*The data*:
▼▼▼
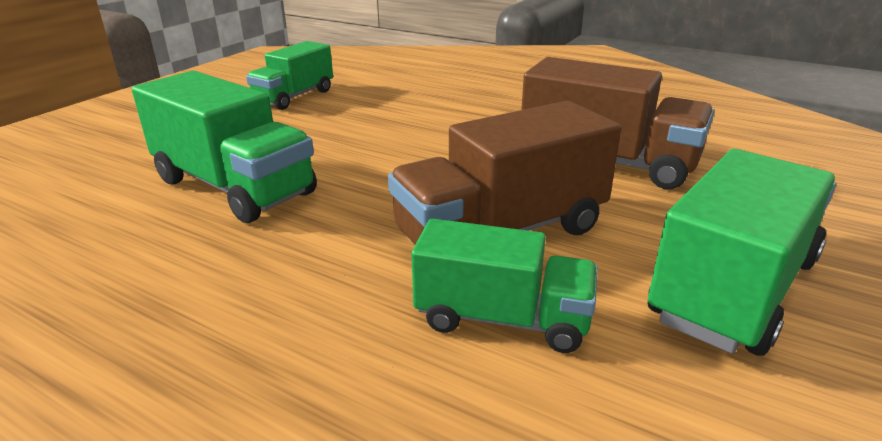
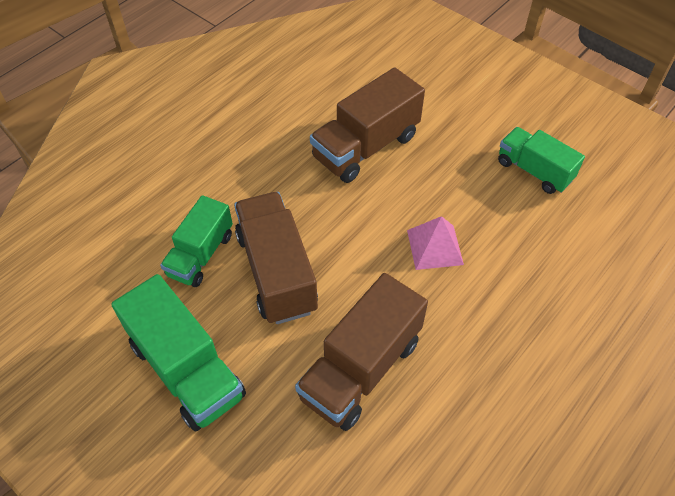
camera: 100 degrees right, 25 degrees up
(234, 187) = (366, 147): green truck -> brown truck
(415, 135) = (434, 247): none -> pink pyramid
▲▲▲
*What you will do*:
Please output the listing above in full, exactly as given, without its images.

*Task result*:
camera: 100 degrees right, 25 degrees up
(234, 187) = (366, 147): green truck -> brown truck
(415, 135) = (434, 247): none -> pink pyramid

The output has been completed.